• **The task**: Restate the entries word for word and skip every image.

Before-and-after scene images
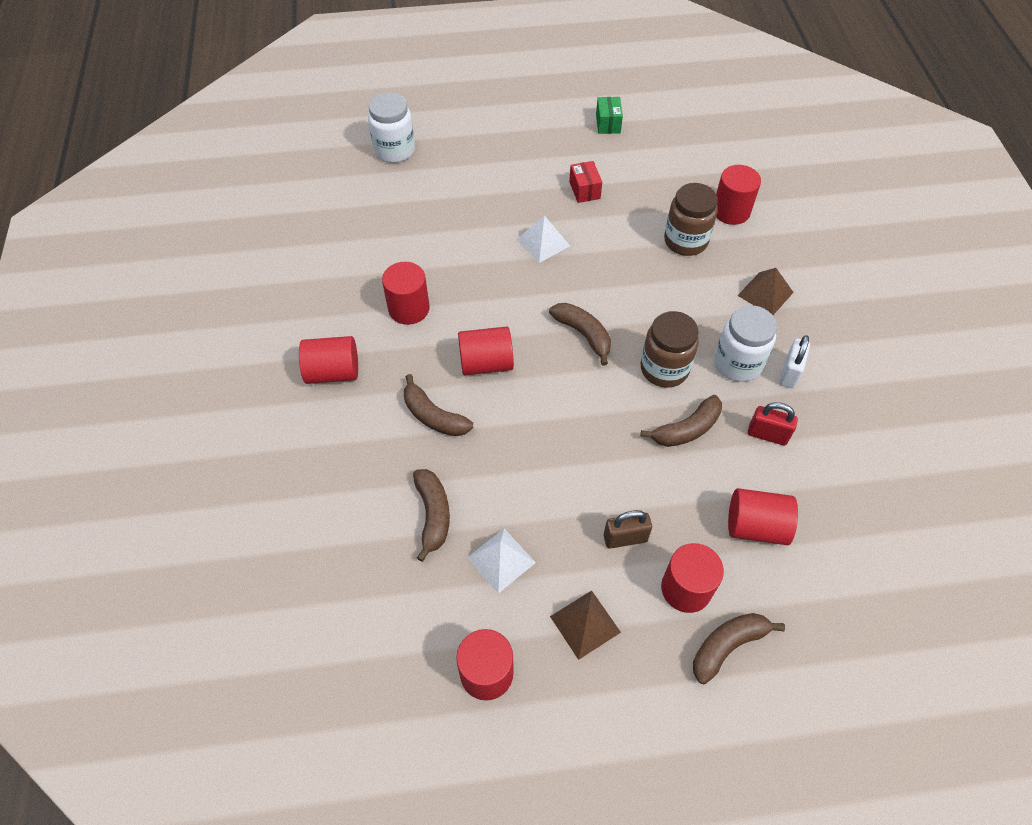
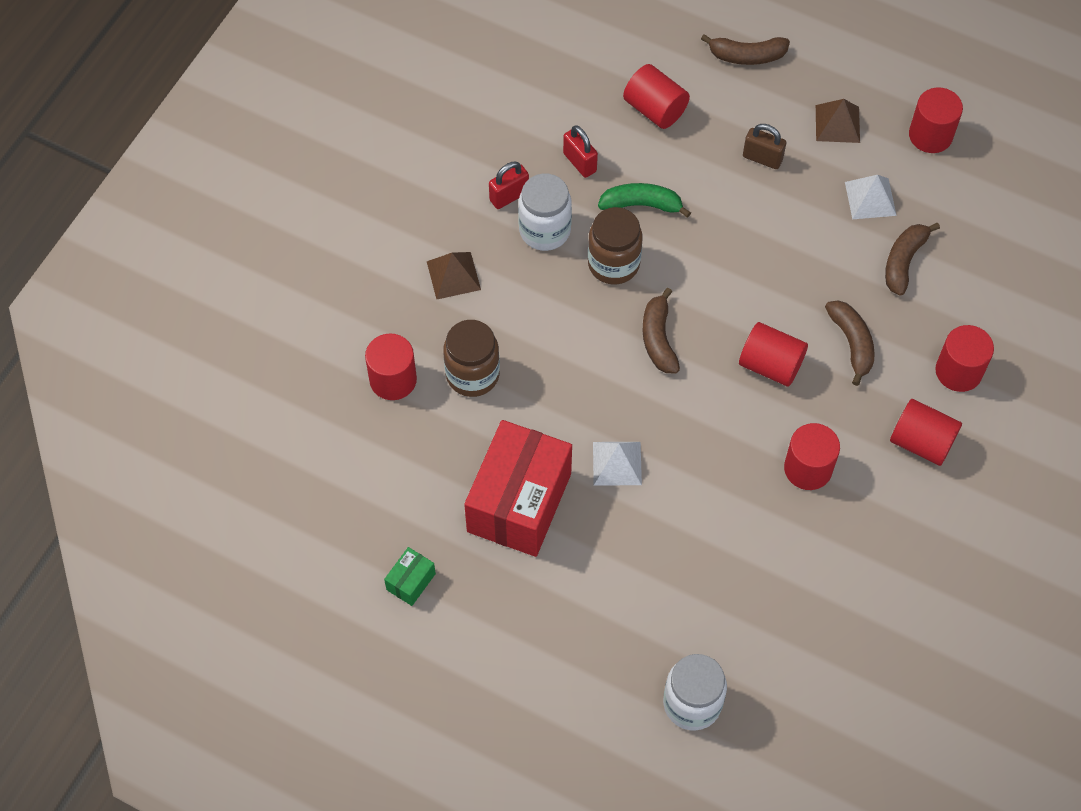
camera: 145 degrees left, 5 degrees up
(584, 190) = (519, 502): red box -> red box, size x2.41
(686, 429) = (642, 205): brown banana -> green banana
(686, 588) = (745, 102): red cylinder -> red cylinder (958, 371)
(789, 373) = (509, 196): white padlock -> red padlock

• **Response for this exercise**:
camera: 145 degrees left, 5 degrees up
(584, 190) = (519, 502): red box -> red box, size x2.41
(686, 429) = (642, 205): brown banana -> green banana
(686, 588) = (745, 102): red cylinder -> red cylinder (958, 371)
(789, 373) = (509, 196): white padlock -> red padlock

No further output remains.